_AIM_. Count the lines below that contain the string "kern", and give only that number.

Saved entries
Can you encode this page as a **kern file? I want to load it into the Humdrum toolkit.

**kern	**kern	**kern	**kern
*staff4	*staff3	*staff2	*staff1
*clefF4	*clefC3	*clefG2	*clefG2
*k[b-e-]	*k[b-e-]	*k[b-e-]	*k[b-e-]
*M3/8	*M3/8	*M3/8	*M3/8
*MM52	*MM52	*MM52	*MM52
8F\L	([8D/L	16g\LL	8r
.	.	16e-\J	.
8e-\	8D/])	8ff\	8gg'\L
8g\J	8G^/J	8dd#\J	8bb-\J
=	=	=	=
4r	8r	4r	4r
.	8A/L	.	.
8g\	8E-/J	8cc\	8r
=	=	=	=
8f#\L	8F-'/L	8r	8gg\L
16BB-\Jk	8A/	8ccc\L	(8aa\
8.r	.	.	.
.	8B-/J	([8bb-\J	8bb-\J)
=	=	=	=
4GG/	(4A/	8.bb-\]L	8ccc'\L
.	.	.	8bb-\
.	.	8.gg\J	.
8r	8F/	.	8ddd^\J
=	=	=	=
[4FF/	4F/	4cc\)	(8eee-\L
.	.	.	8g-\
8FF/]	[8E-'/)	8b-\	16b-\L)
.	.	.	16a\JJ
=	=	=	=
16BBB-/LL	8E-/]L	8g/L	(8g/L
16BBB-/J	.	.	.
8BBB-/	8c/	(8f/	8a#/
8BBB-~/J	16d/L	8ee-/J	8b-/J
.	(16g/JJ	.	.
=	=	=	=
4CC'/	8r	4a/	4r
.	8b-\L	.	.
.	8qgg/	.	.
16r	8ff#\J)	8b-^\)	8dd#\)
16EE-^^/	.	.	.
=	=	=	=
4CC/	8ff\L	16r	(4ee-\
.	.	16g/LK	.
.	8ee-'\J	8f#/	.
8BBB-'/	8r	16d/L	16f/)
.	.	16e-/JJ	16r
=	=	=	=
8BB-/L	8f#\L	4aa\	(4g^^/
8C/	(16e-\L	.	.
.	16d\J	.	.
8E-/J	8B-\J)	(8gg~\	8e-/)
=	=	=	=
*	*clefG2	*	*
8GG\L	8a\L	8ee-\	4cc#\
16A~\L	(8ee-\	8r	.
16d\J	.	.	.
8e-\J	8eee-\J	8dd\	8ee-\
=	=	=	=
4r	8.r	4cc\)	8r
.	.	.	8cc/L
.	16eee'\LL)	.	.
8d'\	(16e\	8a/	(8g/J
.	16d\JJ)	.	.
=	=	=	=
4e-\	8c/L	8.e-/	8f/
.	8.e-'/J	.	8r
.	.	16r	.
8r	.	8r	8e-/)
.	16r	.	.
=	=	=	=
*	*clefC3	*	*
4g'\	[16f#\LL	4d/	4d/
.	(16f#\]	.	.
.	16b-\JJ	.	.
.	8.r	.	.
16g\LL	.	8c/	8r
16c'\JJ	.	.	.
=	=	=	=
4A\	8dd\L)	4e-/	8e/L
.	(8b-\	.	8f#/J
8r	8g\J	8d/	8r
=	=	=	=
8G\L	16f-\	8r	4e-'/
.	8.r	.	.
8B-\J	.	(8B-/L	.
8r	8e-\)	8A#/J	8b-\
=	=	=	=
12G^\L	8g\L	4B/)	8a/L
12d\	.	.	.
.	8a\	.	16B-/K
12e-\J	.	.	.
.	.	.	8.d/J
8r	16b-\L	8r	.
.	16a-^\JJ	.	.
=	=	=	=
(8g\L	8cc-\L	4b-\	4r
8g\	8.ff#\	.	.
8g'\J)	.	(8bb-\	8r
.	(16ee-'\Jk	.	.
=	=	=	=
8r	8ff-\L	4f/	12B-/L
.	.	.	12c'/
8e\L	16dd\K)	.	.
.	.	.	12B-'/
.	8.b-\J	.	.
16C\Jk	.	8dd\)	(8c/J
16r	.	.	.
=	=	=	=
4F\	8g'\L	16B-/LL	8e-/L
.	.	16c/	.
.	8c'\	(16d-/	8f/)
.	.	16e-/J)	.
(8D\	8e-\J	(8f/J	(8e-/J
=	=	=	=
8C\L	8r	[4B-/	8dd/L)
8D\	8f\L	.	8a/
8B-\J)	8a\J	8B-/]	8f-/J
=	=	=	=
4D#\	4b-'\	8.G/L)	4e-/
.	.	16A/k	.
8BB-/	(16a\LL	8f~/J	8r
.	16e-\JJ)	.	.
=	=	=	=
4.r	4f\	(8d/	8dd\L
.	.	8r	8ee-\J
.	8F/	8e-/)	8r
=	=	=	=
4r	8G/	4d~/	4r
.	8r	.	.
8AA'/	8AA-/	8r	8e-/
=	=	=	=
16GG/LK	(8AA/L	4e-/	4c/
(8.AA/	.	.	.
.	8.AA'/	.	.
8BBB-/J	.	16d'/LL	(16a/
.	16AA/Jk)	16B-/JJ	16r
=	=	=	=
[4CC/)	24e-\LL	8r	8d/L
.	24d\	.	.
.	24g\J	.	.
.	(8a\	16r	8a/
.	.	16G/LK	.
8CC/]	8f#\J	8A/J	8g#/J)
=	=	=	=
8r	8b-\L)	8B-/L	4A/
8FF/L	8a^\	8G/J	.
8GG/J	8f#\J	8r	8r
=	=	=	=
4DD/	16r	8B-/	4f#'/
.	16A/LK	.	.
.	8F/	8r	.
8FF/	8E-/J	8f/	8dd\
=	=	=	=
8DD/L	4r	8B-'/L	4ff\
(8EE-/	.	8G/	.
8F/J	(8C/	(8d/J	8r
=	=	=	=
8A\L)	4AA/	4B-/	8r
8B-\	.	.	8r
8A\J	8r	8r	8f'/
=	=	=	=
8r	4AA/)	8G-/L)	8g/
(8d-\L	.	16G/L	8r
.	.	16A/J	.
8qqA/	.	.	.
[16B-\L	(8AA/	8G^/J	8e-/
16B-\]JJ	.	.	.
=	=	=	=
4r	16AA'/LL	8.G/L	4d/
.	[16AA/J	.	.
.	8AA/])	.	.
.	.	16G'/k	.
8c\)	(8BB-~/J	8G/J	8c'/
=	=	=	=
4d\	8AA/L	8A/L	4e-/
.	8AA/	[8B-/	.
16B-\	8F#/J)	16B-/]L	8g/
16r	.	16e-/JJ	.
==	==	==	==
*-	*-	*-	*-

_WORKED SOLUTION_. 2